Only lines that contain the word "fish" are to be returned from the data below.

Task inputs:
● ● ● ● ● ● ●
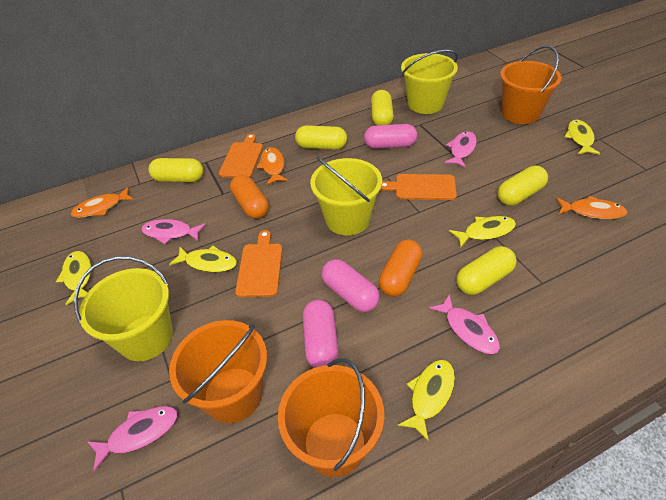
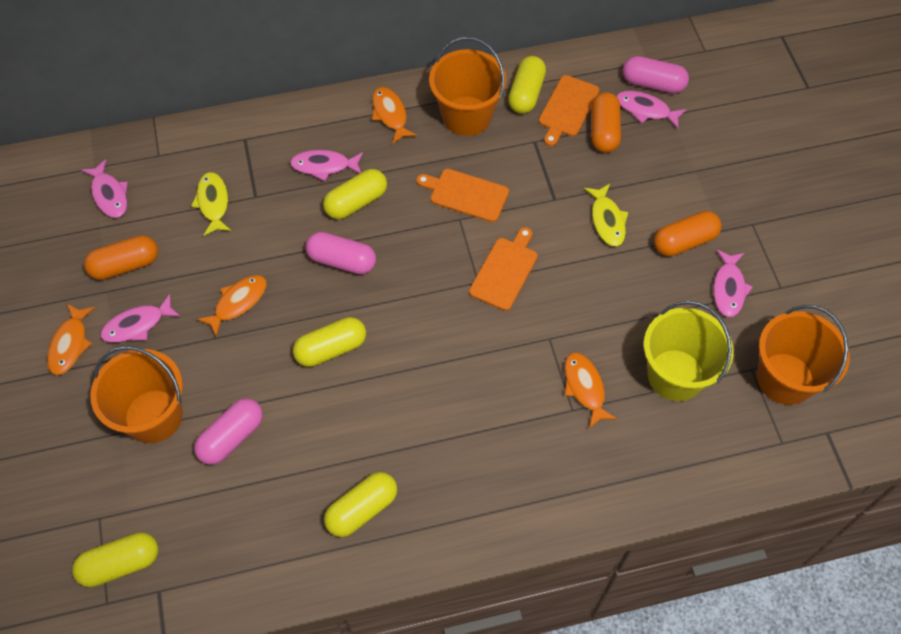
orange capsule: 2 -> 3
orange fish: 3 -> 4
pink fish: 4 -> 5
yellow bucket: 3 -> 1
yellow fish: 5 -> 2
● ● ● ● ● ● ●
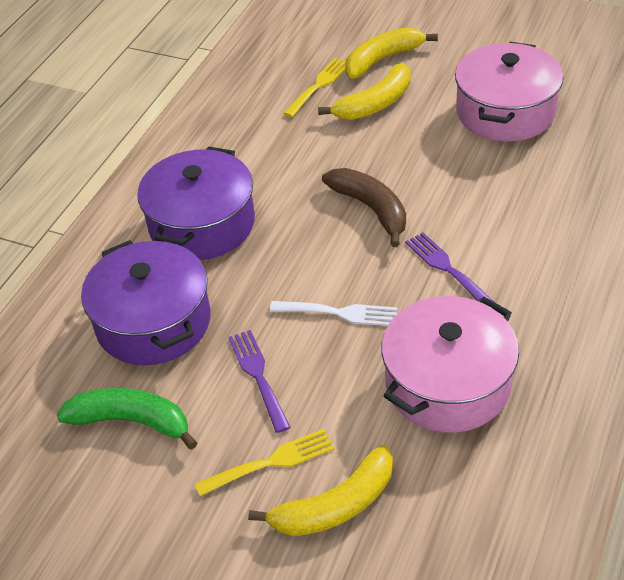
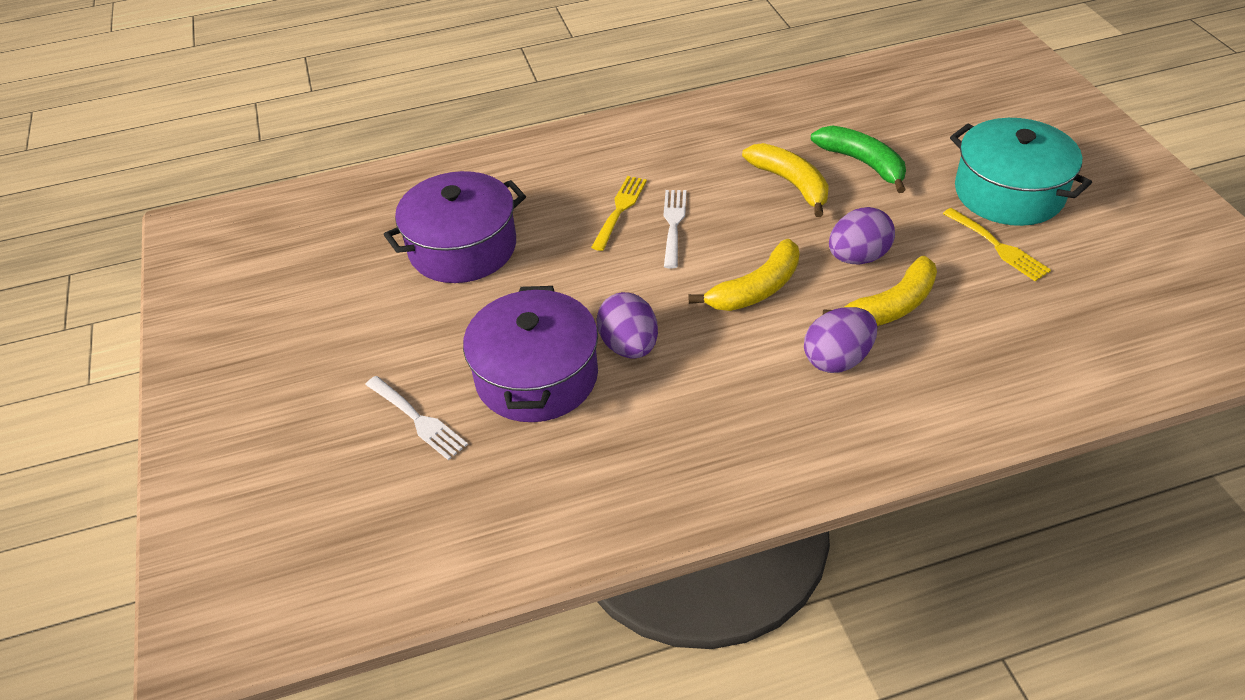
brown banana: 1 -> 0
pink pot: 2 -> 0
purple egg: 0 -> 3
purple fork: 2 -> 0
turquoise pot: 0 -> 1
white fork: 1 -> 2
● ● ● ● ● ● ●
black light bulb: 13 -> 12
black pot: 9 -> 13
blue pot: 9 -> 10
● ● ● ● ● ● ●
Exercise solution:
orange fish: 3 -> 4
pink fish: 4 -> 5
yellow fish: 5 -> 2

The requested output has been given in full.